* **What you will do**: Find the line containing "black plate A8:C9" in the listing below. Repeat it exactly, along with each following line up to and including the one containing "black plate G6:G9".

Supplied material section start

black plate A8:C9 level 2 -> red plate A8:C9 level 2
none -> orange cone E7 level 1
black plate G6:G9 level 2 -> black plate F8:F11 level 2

Supplied material section end
Supplied material section start

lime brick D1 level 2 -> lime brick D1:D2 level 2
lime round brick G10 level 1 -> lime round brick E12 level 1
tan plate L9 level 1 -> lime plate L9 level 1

Supplied material section end
Supplied material section start

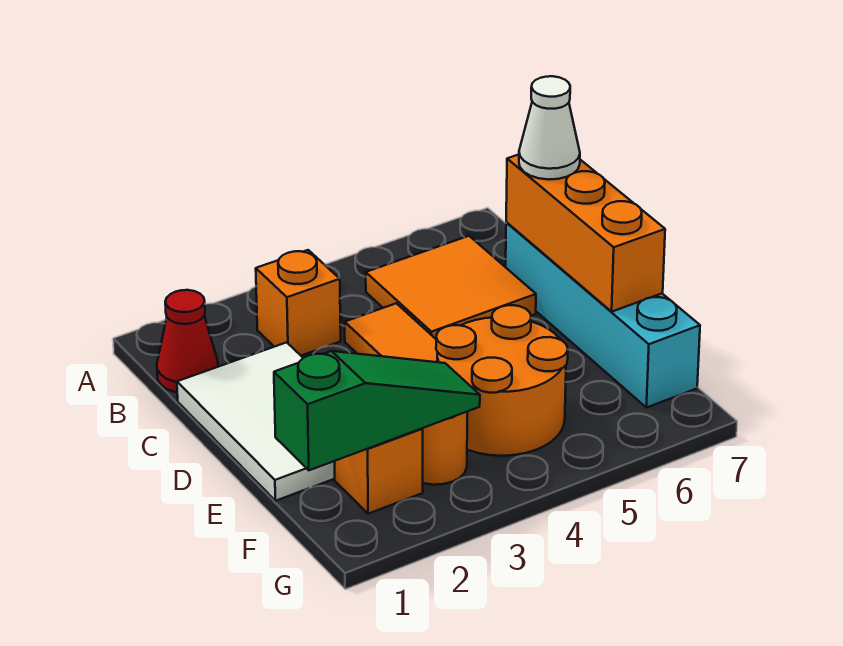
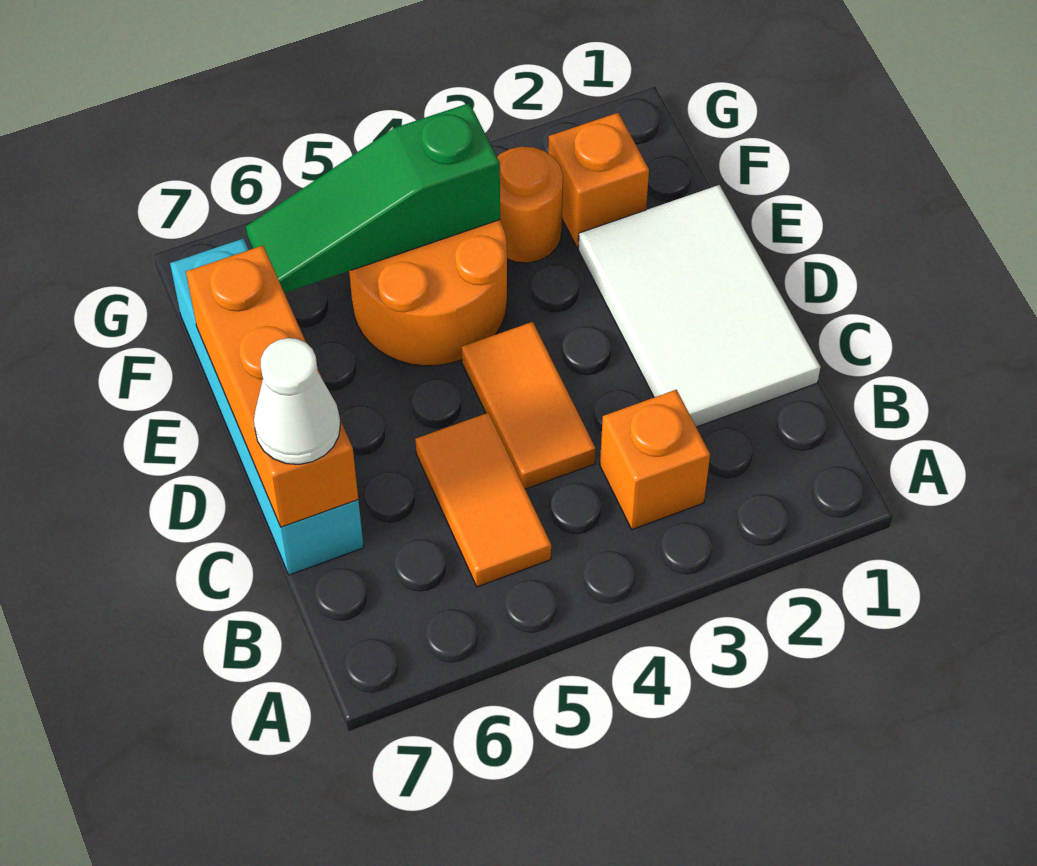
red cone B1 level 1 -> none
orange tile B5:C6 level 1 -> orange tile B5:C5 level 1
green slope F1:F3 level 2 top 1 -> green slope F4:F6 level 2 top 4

Supplied material section end

* **Expected answer**:
black plate A8:C9 level 2 -> red plate A8:C9 level 2
none -> orange cone E7 level 1
black plate G6:G9 level 2 -> black plate F8:F11 level 2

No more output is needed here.